::: Records for the task

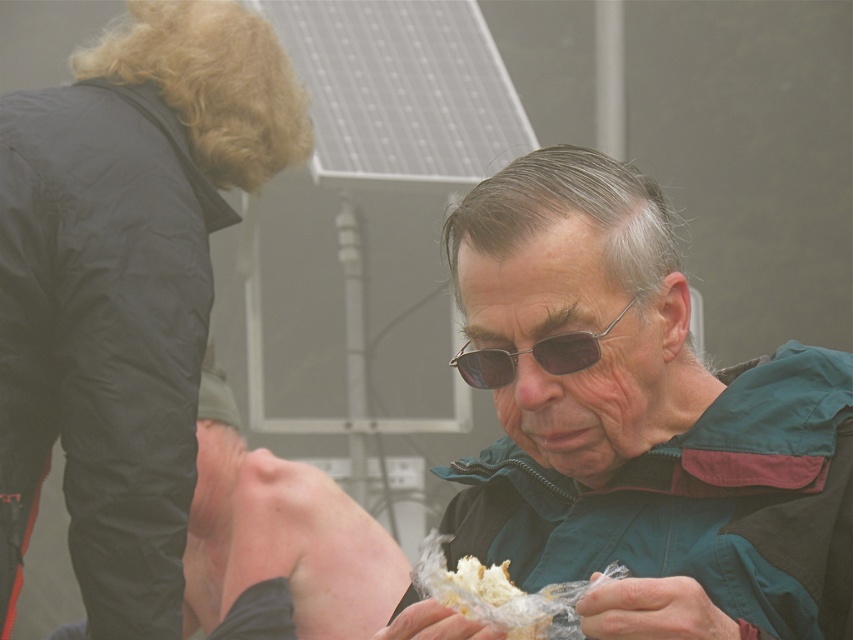
Does matte black jacket at lower right appear on the left side of sunglasses at center?

Indeed, matte black jacket at lower right is positioned on the left side of sunglasses at center.

Between point (236, 464) and point (540, 356), which one is positioned in front?

Point (540, 356)

What do you see at coordinates (279, 545) in the screenshot? The image size is (853, 640). I see `matte black jacket at lower right` at bounding box center [279, 545].

Identify the location of matte black jacket at lower right. The width and height of the screenshot is (853, 640). tap(279, 545).

Is point (792, 410) positioned in front of point (537, 362)?

No, it is not.

Is green fabric jacket at center to the left of sunglasses at center from the viewer's perspective?

Incorrect, green fabric jacket at center is not on the left side of sunglasses at center.

Who is more forward, [669,540] or [474,362]?

Point [669,540] is more forward.

Where is `green fabric jacket at center`? The image size is (853, 640). green fabric jacket at center is located at coordinates (639, 420).

Describe the element at coordinates (279, 545) in the screenshot. I see `matte black jacket at lower right` at that location.

Who is more distant from viewer, (x=199, y=531) or (x=496, y=604)?

Point (x=199, y=531)

The image size is (853, 640). Identify the location of matte black jacket at lower right. (279, 545).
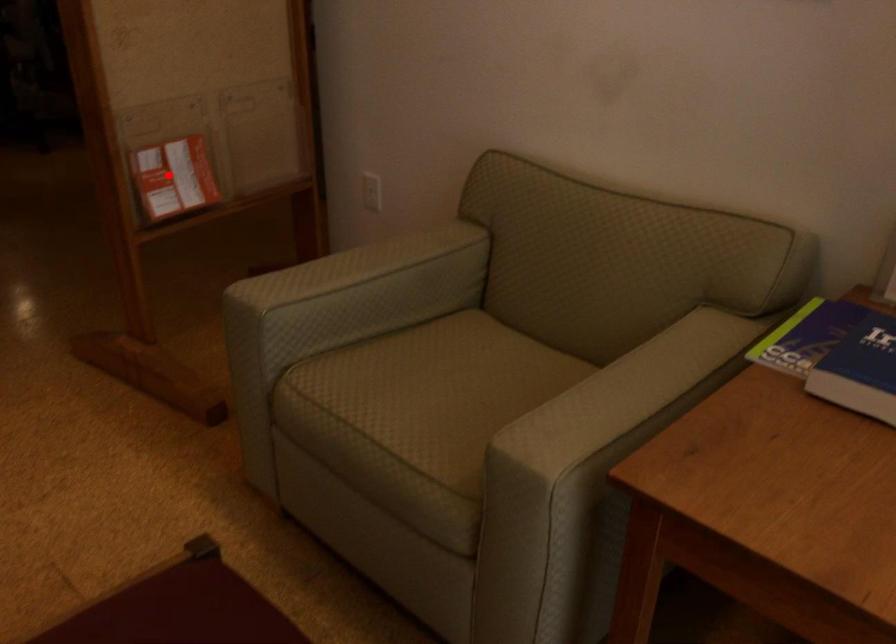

::::::

*What to work on*
Change each "matte black jacket at lower right" in the items above to "dark jacket at lower right" and keep every other word the same. Leave the pictures out of your version.

*Answer box*
Does dark jacket at lower right appear on the left side of sunglasses at center?

Indeed, dark jacket at lower right is positioned on the left side of sunglasses at center.

Between point (236, 464) and point (540, 356), which one is positioned in front?

Point (540, 356)

What do you see at coordinates (279, 545) in the screenshot? The image size is (853, 640). I see `dark jacket at lower right` at bounding box center [279, 545].

Identify the location of dark jacket at lower right. The width and height of the screenshot is (853, 640). tap(279, 545).

Is point (792, 410) positioned in front of point (537, 362)?

No, it is not.

Is green fabric jacket at center to the left of sunglasses at center from the viewer's perspective?

Incorrect, green fabric jacket at center is not on the left side of sunglasses at center.

Who is more forward, [669,540] or [474,362]?

Point [669,540] is more forward.

Where is `green fabric jacket at center`? The image size is (853, 640). green fabric jacket at center is located at coordinates (639, 420).

Describe the element at coordinates (279, 545) in the screenshot. I see `dark jacket at lower right` at that location.

Who is more distant from viewer, (x=199, y=531) or (x=496, y=604)?

Point (x=199, y=531)

The image size is (853, 640). Identify the location of dark jacket at lower right. (279, 545).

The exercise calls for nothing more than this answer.